(Items listed in a dataset)
┄┄┄┄┄┄┄┄┄┄┄┄┄┄┄┄┄┄┄┄
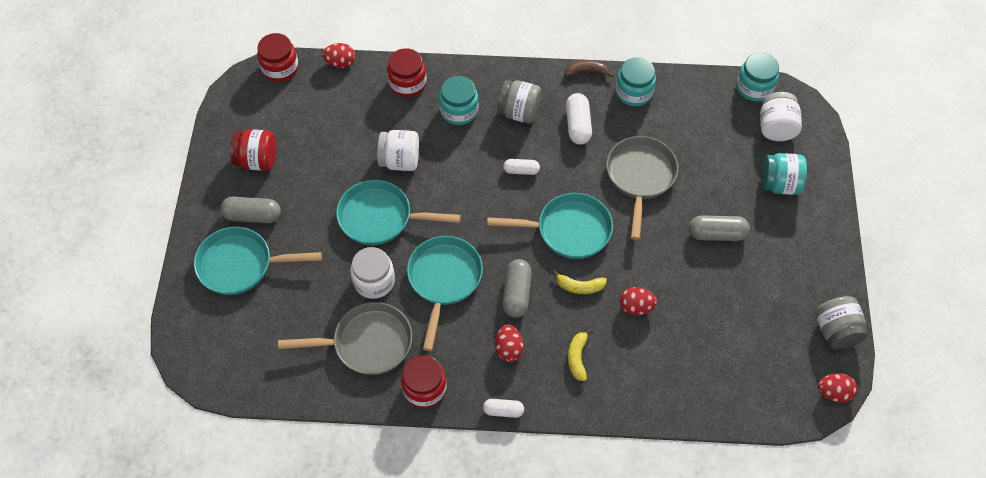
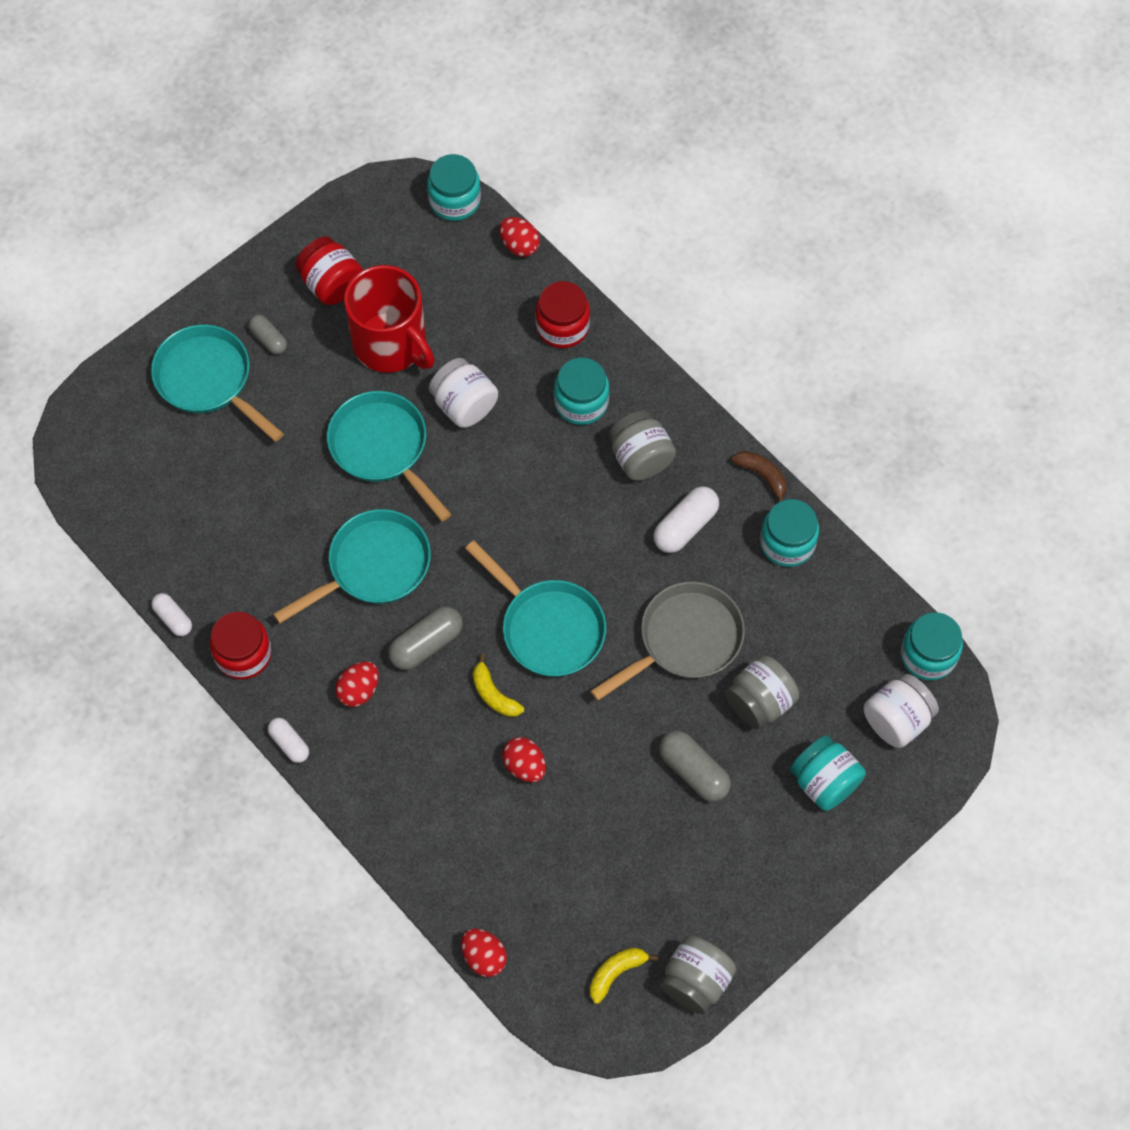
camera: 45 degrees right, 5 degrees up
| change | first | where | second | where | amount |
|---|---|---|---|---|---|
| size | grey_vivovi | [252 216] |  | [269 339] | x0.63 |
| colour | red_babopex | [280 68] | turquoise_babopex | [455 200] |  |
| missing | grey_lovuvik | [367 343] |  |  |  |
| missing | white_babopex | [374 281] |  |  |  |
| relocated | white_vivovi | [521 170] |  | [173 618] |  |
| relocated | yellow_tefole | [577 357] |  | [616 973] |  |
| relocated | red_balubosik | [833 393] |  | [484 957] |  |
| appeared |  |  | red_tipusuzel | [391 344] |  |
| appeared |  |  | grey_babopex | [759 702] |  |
┄┄┄┄┄┄┄┄┄┄┄┄┄┄┄┄┄┄┄┄
TASK TO COMPLETE
Copy each line above precisely, dropping the pictures.

WRITTEN SOLUTION
camera: 45 degrees right, 5 degrees up
| change | first | where | second | where | amount |
|---|---|---|---|---|---|
| size | grey_vivovi | [252 216] |  | [269 339] | x0.63 |
| colour | red_babopex | [280 68] | turquoise_babopex | [455 200] |  |
| missing | grey_lovuvik | [367 343] |  |  |  |
| missing | white_babopex | [374 281] |  |  |  |
| relocated | white_vivovi | [521 170] |  | [173 618] |  |
| relocated | yellow_tefole | [577 357] |  | [616 973] |  |
| relocated | red_balubosik | [833 393] |  | [484 957] |  |
| appeared |  |  | red_tipusuzel | [391 344] |  |
| appeared |  |  | grey_babopex | [759 702] |  |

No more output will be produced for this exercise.